• _Work to complete_
Transcribe exactly the line containing "(356, 315) = (522, 308): blue pot -> none" and each line after it, through the end of the entries, with nothing before or after.

• _Data in this exercise_
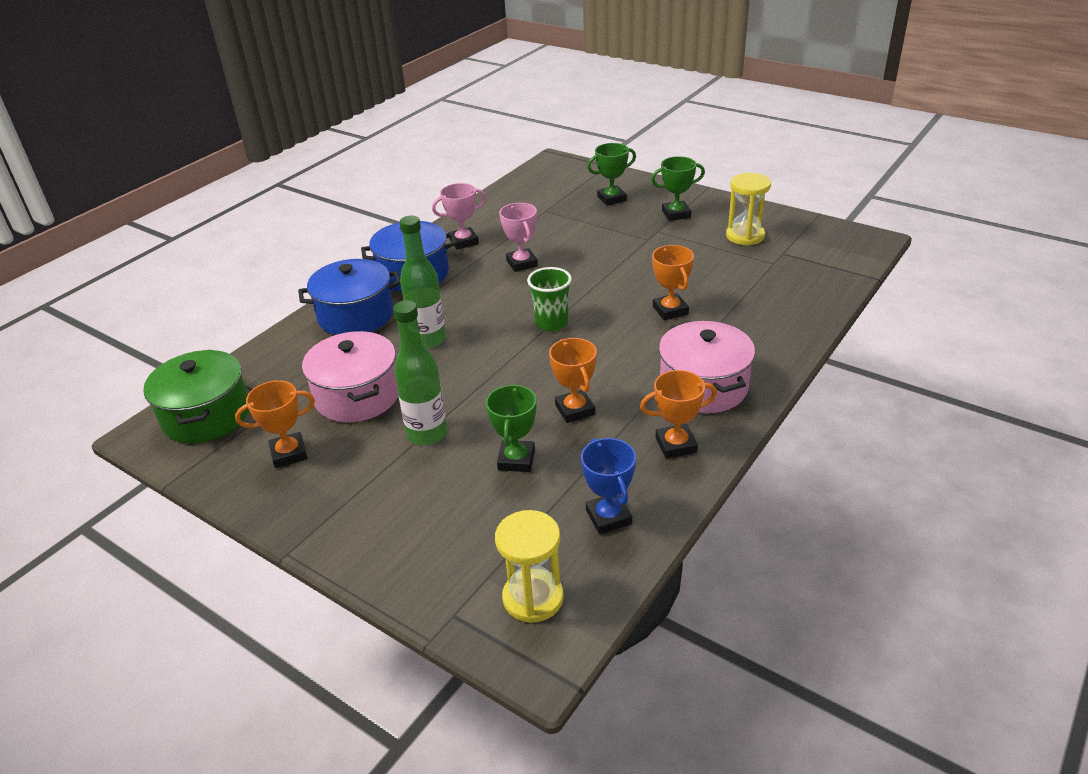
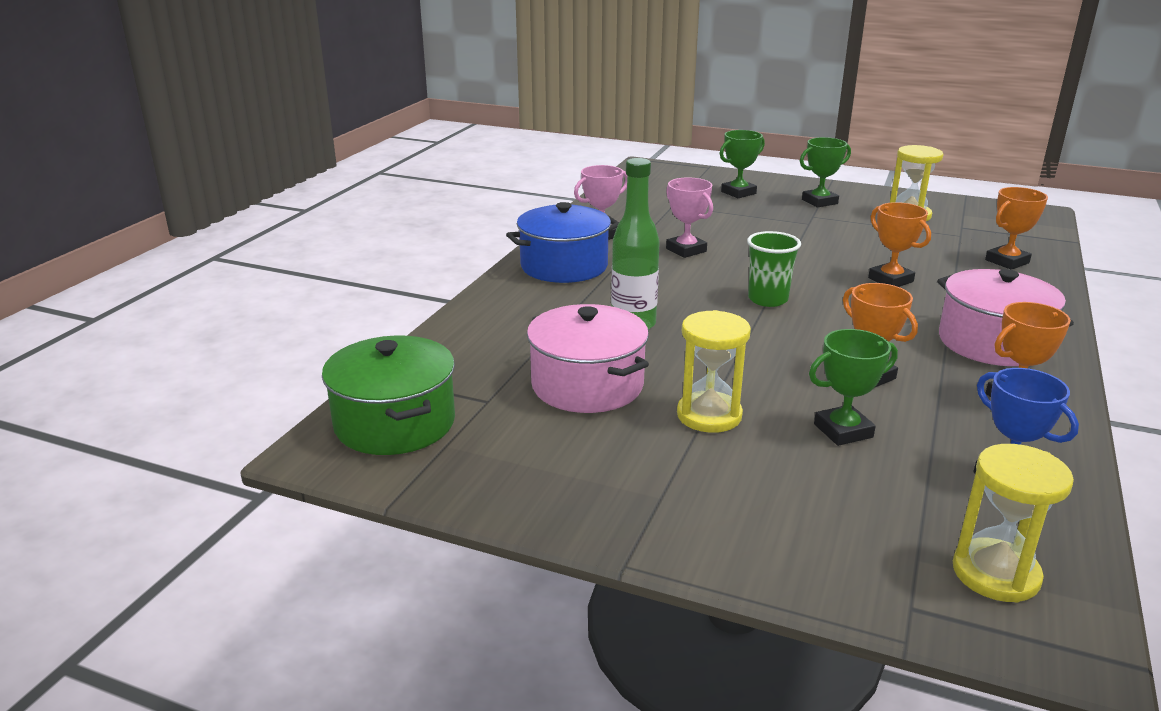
camera: 15 degrees left, 10 degrees down
(289, 453) = (542, 453): orange trophy -> orange trophy (1007, 261)
(356, 315) = (522, 308): blue pot -> none
(427, 434) = (709, 415): green bottle -> yellow hourglass
(516, 460) = (843, 431): green trophy -> green trophy turned 75 degrees clockwise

• _Expected answer_
(356, 315) = (522, 308): blue pot -> none
(427, 434) = (709, 415): green bottle -> yellow hourglass
(516, 460) = (843, 431): green trophy -> green trophy turned 75 degrees clockwise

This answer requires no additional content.